Assignment:
The answer should reproduce every entry exactly and contain no images.

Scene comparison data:
··········
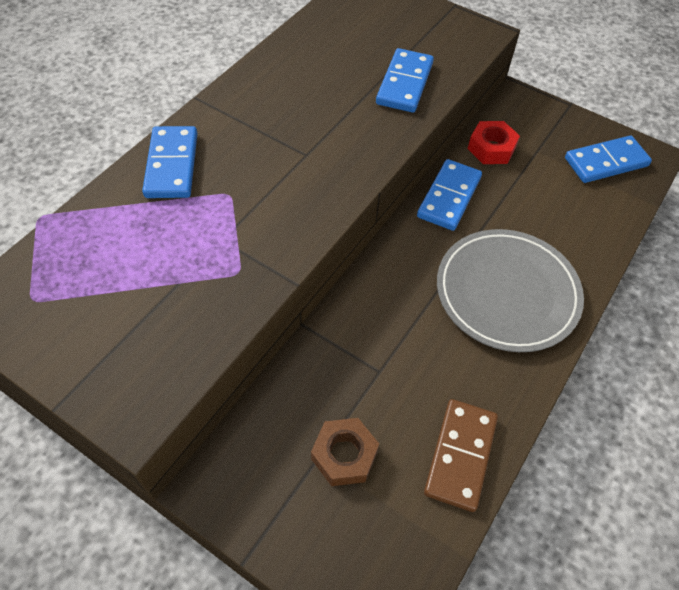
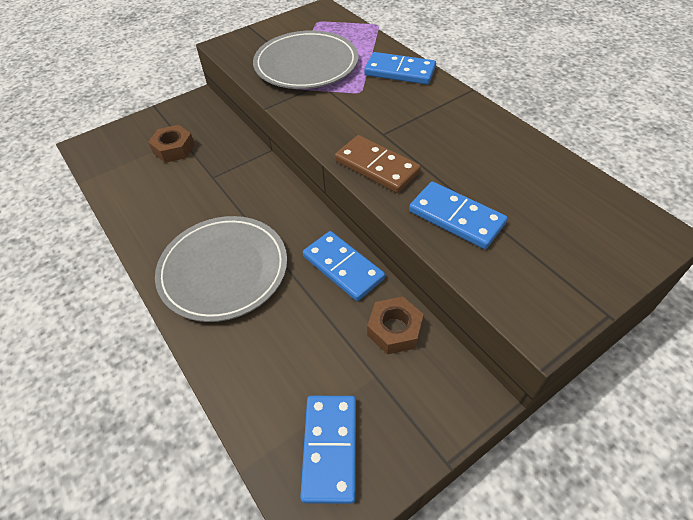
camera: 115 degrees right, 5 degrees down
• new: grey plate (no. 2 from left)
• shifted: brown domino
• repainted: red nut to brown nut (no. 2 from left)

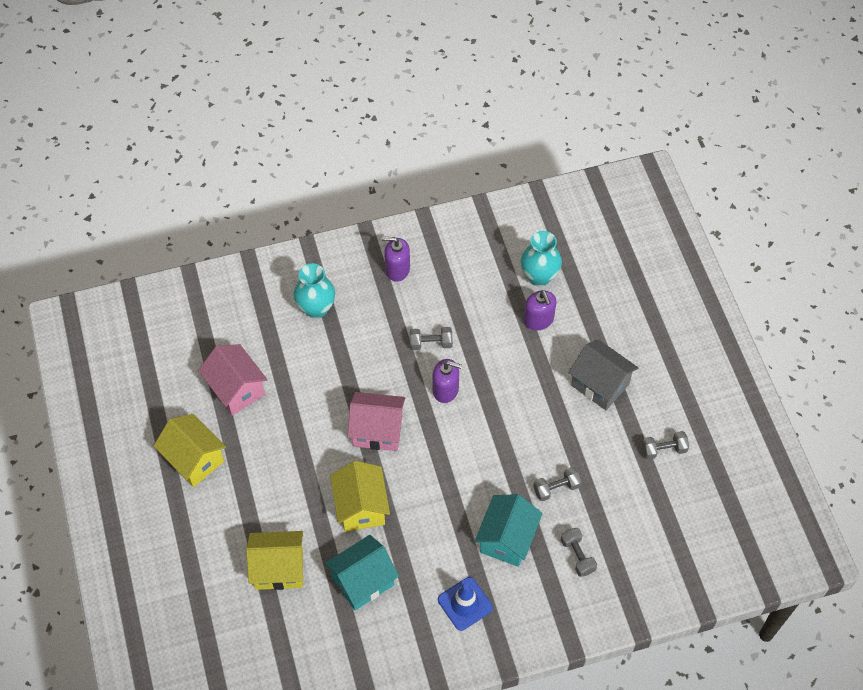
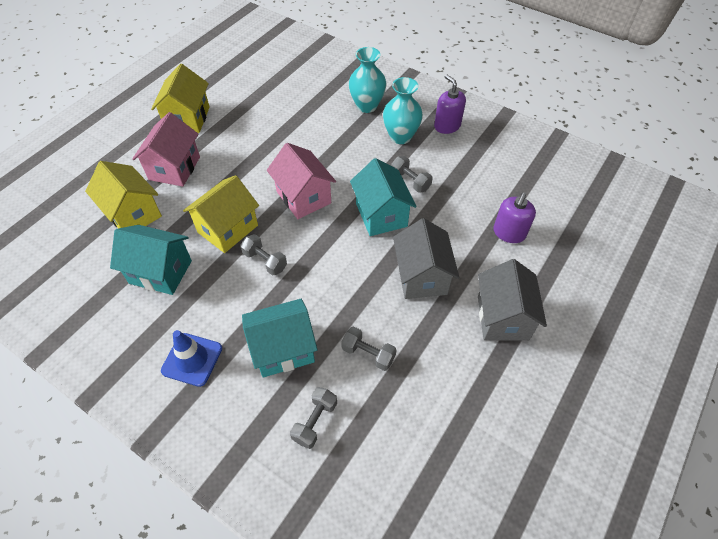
camera: 50 degrees right, 5 degrees down
• new: grey house (no. 1 from left)
• shifted: pink house (no. 1 from left)
• shifted: turquoise vase (no. 2 from left)
• shifted: grey dumbbell (no. 4 from left in the first image) to grey dumbbell (no. 1 from left)
• swapped: purple soap dispenser (no. 2 from left) to turquoise house (no. 3 from left)

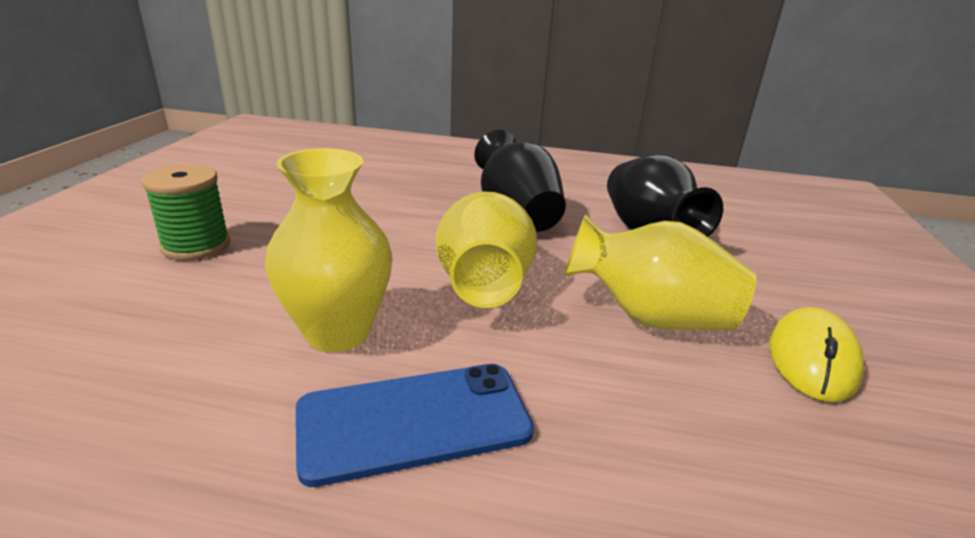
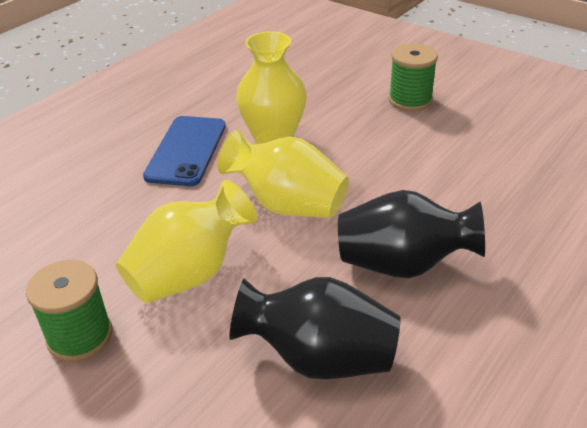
camera: 120 degrees right, 10 degrees up
• swapped: yellow mouse to green spool (no. 1 from left)

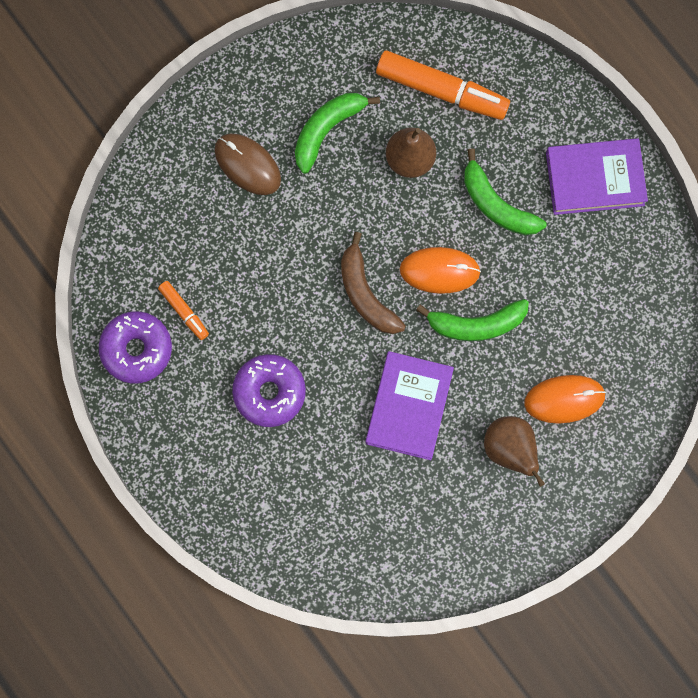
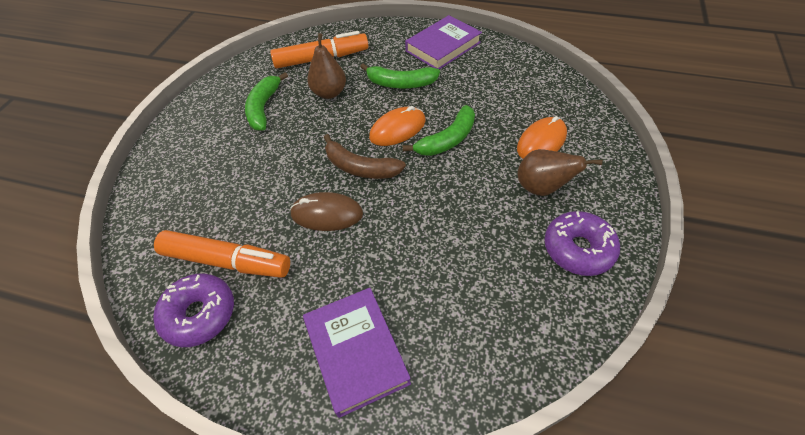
camera: 35 degrees left, 25 degrees down
• shifted: brown mouse
• shifted: purple donut (no. 2 from left)
• shifted: purple book (no. 1 from left)
• scaled: orange marker (no. 1 from left) x2.02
··········
Answer below:
camera: 115 degrees right, 5 degrees down
• new: grey plate (no. 2 from left)
• shifted: brown domino
• repainted: red nut to brown nut (no. 2 from left)

camera: 50 degrees right, 5 degrees down
• new: grey house (no. 1 from left)
• shifted: pink house (no. 1 from left)
• shifted: turquoise vase (no. 2 from left)
• shifted: grey dumbbell (no. 4 from left in the first image) to grey dumbbell (no. 1 from left)
• swapped: purple soap dispenser (no. 2 from left) to turquoise house (no. 3 from left)

camera: 120 degrees right, 10 degrees up
• swapped: yellow mouse to green spool (no. 1 from left)

camera: 35 degrees left, 25 degrees down
• shifted: brown mouse
• shifted: purple donut (no. 2 from left)
• shifted: purple book (no. 1 from left)
• scaled: orange marker (no. 1 from left) x2.02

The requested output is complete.